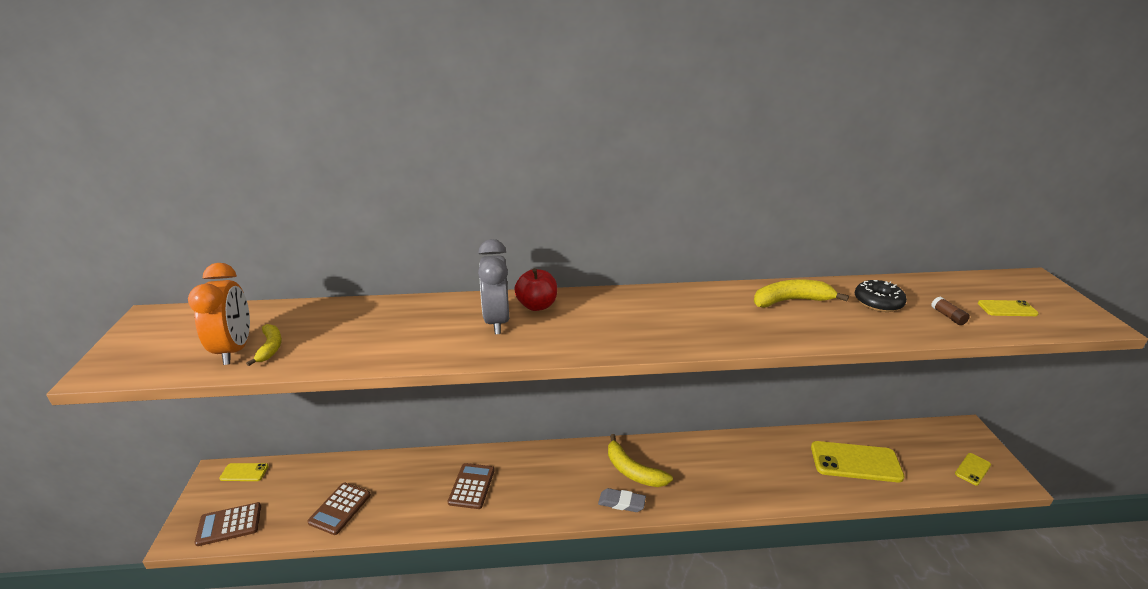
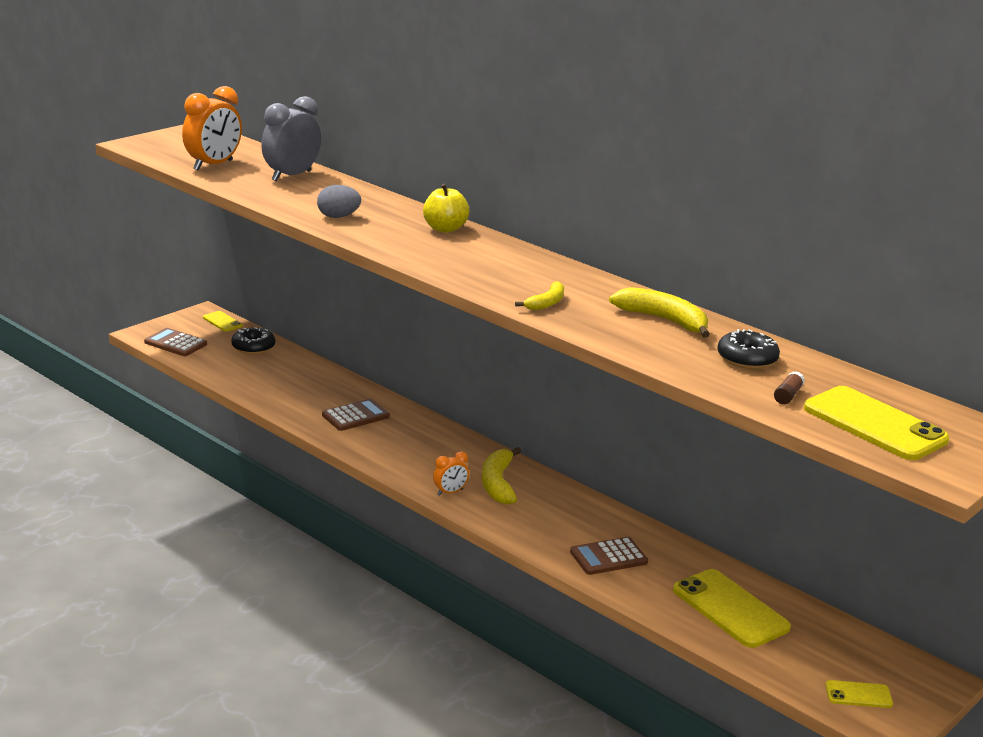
camera: 45 degrees right, 5 degrees down
(270, 347) = (233, 173): yellow banana -> yellow banana (546, 303)
(305, 479) = (253, 347): none -> black donut
(340, 508) = (250, 374): brown calculator -> brown calculator (608, 557)
(445, 341) = (338, 217): none -> grey egg
(497, 321) = (396, 223): grey clock -> grey clock (291, 176)
(537, 305) = (445, 229): red apple -> yellow apple
(621, 502) = (450, 492): grey eraser -> orange clock
(1007, 309) = (874, 424): yellow phone -> yellow phone, size x2.00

The task >>
Leave the pictures out. Otherwise, output the listing above exactly.

Exercise solution >>
camera: 45 degrees right, 5 degrees down
(270, 347) = (233, 173): yellow banana -> yellow banana (546, 303)
(305, 479) = (253, 347): none -> black donut
(340, 508) = (250, 374): brown calculator -> brown calculator (608, 557)
(445, 341) = (338, 217): none -> grey egg
(497, 321) = (396, 223): grey clock -> grey clock (291, 176)
(537, 305) = (445, 229): red apple -> yellow apple
(621, 502) = (450, 492): grey eraser -> orange clock
(1007, 309) = (874, 424): yellow phone -> yellow phone, size x2.00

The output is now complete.